----- Information provided
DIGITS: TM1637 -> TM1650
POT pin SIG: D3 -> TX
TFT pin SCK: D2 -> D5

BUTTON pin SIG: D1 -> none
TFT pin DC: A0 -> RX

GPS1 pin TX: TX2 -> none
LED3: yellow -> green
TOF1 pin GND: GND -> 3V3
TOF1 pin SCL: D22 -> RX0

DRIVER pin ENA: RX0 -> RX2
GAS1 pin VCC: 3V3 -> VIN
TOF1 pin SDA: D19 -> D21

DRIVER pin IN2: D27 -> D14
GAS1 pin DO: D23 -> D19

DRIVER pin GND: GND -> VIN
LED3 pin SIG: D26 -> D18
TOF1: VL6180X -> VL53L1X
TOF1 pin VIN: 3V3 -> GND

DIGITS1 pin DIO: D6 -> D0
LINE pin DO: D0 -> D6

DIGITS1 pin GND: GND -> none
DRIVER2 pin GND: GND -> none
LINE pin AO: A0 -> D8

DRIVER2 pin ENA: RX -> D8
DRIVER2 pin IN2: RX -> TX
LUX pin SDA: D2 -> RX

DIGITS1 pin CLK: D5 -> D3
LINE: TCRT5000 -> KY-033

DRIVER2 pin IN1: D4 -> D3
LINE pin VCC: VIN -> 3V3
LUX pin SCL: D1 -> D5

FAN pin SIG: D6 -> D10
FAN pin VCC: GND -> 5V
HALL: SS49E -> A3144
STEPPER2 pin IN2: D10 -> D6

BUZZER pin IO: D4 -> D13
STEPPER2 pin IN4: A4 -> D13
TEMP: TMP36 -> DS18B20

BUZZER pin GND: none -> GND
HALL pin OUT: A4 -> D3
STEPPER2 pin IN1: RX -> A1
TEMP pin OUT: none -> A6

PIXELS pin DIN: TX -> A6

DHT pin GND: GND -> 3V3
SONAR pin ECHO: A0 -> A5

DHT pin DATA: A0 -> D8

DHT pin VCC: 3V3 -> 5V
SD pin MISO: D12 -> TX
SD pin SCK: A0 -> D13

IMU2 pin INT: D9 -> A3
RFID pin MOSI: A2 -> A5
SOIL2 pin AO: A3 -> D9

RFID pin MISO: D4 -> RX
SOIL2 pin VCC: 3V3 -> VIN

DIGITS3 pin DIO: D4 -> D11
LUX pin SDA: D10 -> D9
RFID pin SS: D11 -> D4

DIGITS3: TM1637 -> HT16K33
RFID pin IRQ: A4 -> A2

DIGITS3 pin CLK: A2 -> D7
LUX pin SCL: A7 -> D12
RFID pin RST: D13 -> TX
----------
> **Instructions to follow**
Using the data above, return every line that contains the string "RFID".

> **Exercise response**
RFID pin MOSI: A2 -> A5
RFID pin MISO: D4 -> RX
RFID pin SS: D11 -> D4
RFID pin IRQ: A4 -> A2
RFID pin RST: D13 -> TX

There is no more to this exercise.